Task to complete.
Write out the full set of records below exactly.

+++ Data for this exercise

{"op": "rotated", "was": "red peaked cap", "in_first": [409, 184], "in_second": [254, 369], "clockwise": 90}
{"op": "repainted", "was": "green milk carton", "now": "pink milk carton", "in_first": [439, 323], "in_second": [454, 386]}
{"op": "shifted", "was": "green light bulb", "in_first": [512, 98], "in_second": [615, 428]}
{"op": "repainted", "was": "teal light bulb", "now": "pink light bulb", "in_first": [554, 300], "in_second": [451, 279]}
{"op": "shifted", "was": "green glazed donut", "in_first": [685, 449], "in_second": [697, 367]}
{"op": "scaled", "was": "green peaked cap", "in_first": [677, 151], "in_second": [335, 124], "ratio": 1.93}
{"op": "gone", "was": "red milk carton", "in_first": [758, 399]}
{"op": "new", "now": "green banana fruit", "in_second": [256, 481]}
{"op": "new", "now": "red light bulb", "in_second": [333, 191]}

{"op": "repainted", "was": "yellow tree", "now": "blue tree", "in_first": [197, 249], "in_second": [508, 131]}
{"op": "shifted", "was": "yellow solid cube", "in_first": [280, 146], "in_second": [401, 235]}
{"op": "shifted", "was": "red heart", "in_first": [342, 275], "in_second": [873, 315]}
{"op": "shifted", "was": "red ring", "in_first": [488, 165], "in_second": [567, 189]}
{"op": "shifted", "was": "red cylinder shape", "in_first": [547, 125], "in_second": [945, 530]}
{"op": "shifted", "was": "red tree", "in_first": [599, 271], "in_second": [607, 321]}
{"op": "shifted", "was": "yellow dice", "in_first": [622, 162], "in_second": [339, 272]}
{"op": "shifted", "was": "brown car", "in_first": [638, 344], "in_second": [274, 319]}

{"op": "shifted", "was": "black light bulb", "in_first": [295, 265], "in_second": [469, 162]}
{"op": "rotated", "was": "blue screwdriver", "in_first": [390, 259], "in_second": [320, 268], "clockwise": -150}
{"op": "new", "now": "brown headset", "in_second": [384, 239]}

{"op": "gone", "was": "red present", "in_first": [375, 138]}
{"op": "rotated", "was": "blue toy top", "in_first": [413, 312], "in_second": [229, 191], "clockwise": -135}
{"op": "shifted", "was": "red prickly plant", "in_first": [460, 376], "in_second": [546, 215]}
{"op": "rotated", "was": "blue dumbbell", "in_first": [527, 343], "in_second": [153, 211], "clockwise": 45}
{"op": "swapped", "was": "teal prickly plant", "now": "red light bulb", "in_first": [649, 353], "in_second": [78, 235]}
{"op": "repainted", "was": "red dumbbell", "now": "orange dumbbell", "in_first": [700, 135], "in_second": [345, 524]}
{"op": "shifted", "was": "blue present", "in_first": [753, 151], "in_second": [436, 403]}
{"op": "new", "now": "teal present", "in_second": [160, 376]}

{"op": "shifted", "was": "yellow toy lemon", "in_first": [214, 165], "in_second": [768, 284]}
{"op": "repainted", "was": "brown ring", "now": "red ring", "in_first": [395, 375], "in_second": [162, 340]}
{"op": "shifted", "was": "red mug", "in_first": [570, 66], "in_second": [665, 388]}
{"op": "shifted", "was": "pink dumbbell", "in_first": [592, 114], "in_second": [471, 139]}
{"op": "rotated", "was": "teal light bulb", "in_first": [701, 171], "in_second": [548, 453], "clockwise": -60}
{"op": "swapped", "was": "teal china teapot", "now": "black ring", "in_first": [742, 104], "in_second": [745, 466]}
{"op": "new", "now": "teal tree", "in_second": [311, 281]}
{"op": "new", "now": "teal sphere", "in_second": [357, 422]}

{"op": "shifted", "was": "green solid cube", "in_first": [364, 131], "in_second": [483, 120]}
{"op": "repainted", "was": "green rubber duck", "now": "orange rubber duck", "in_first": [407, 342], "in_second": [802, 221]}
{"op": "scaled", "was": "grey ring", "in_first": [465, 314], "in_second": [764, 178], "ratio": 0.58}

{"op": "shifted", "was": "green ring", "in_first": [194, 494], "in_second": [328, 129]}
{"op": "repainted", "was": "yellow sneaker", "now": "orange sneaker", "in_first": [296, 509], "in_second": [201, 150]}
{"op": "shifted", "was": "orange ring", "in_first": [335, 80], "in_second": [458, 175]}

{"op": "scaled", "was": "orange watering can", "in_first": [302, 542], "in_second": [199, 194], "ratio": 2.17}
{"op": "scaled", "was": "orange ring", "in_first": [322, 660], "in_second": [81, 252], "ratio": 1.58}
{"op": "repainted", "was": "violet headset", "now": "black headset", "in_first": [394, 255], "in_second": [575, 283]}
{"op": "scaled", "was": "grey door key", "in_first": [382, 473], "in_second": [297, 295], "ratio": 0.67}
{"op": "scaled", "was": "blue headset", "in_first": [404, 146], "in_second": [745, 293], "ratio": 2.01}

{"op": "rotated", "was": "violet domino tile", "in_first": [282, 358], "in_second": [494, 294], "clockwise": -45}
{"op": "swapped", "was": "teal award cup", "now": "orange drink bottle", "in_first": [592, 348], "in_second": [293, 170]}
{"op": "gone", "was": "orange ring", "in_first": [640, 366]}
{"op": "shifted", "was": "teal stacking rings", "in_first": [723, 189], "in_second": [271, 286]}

++++++

Answer to this exercise.
{"op": "rotated", "was": "red peaked cap", "in_first": [409, 184], "in_second": [254, 369], "clockwise": 90}
{"op": "repainted", "was": "green milk carton", "now": "pink milk carton", "in_first": [439, 323], "in_second": [454, 386]}
{"op": "shifted", "was": "green light bulb", "in_first": [512, 98], "in_second": [615, 428]}
{"op": "repainted", "was": "teal light bulb", "now": "pink light bulb", "in_first": [554, 300], "in_second": [451, 279]}
{"op": "shifted", "was": "green glazed donut", "in_first": [685, 449], "in_second": [697, 367]}
{"op": "scaled", "was": "green peaked cap", "in_first": [677, 151], "in_second": [335, 124], "ratio": 1.93}
{"op": "gone", "was": "red milk carton", "in_first": [758, 399]}
{"op": "new", "now": "green banana fruit", "in_second": [256, 481]}
{"op": "new", "now": "red light bulb", "in_second": [333, 191]}

{"op": "repainted", "was": "yellow tree", "now": "blue tree", "in_first": [197, 249], "in_second": [508, 131]}
{"op": "shifted", "was": "yellow solid cube", "in_first": [280, 146], "in_second": [401, 235]}
{"op": "shifted", "was": "red heart", "in_first": [342, 275], "in_second": [873, 315]}
{"op": "shifted", "was": "red ring", "in_first": [488, 165], "in_second": [567, 189]}
{"op": "shifted", "was": "red cylinder shape", "in_first": [547, 125], "in_second": [945, 530]}
{"op": "shifted", "was": "red tree", "in_first": [599, 271], "in_second": [607, 321]}
{"op": "shifted", "was": "yellow dice", "in_first": [622, 162], "in_second": [339, 272]}
{"op": "shifted", "was": "brown car", "in_first": [638, 344], "in_second": [274, 319]}

{"op": "shifted", "was": "black light bulb", "in_first": [295, 265], "in_second": [469, 162]}
{"op": "rotated", "was": "blue screwdriver", "in_first": [390, 259], "in_second": [320, 268], "clockwise": -150}
{"op": "new", "now": "brown headset", "in_second": [384, 239]}

{"op": "gone", "was": "red present", "in_first": [375, 138]}
{"op": "rotated", "was": "blue toy top", "in_first": [413, 312], "in_second": [229, 191], "clockwise": -135}
{"op": "shifted", "was": "red prickly plant", "in_first": [460, 376], "in_second": [546, 215]}
{"op": "rotated", "was": "blue dumbbell", "in_first": [527, 343], "in_second": [153, 211], "clockwise": 45}
{"op": "swapped", "was": "teal prickly plant", "now": "red light bulb", "in_first": [649, 353], "in_second": [78, 235]}
{"op": "repainted", "was": "red dumbbell", "now": "orange dumbbell", "in_first": [700, 135], "in_second": [345, 524]}
{"op": "shifted", "was": "blue present", "in_first": [753, 151], "in_second": [436, 403]}
{"op": "new", "now": "teal present", "in_second": [160, 376]}

{"op": "shifted", "was": "yellow toy lemon", "in_first": [214, 165], "in_second": [768, 284]}
{"op": "repainted", "was": "brown ring", "now": "red ring", "in_first": [395, 375], "in_second": [162, 340]}
{"op": "shifted", "was": "red mug", "in_first": [570, 66], "in_second": [665, 388]}
{"op": "shifted", "was": "pink dumbbell", "in_first": [592, 114], "in_second": [471, 139]}
{"op": "rotated", "was": "teal light bulb", "in_first": [701, 171], "in_second": [548, 453], "clockwise": -60}
{"op": "swapped", "was": "teal china teapot", "now": "black ring", "in_first": [742, 104], "in_second": [745, 466]}
{"op": "new", "now": "teal tree", "in_second": [311, 281]}
{"op": "new", "now": "teal sphere", "in_second": [357, 422]}

{"op": "shifted", "was": "green solid cube", "in_first": [364, 131], "in_second": [483, 120]}
{"op": "repainted", "was": "green rubber duck", "now": "orange rubber duck", "in_first": [407, 342], "in_second": [802, 221]}
{"op": "scaled", "was": "grey ring", "in_first": [465, 314], "in_second": [764, 178], "ratio": 0.58}

{"op": "shifted", "was": "green ring", "in_first": [194, 494], "in_second": [328, 129]}
{"op": "repainted", "was": "yellow sneaker", "now": "orange sneaker", "in_first": [296, 509], "in_second": [201, 150]}
{"op": "shifted", "was": "orange ring", "in_first": [335, 80], "in_second": [458, 175]}

{"op": "scaled", "was": "orange watering can", "in_first": [302, 542], "in_second": [199, 194], "ratio": 2.17}
{"op": "scaled", "was": "orange ring", "in_first": [322, 660], "in_second": [81, 252], "ratio": 1.58}
{"op": "repainted", "was": "violet headset", "now": "black headset", "in_first": [394, 255], "in_second": [575, 283]}
{"op": "scaled", "was": "grey door key", "in_first": [382, 473], "in_second": [297, 295], "ratio": 0.67}
{"op": "scaled", "was": "blue headset", "in_first": [404, 146], "in_second": [745, 293], "ratio": 2.01}

{"op": "rotated", "was": "violet domino tile", "in_first": [282, 358], "in_second": [494, 294], "clockwise": -45}
{"op": "swapped", "was": "teal award cup", "now": "orange drink bottle", "in_first": [592, 348], "in_second": [293, 170]}
{"op": "gone", "was": "orange ring", "in_first": [640, 366]}
{"op": "shifted", "was": "teal stacking rings", "in_first": [723, 189], "in_second": [271, 286]}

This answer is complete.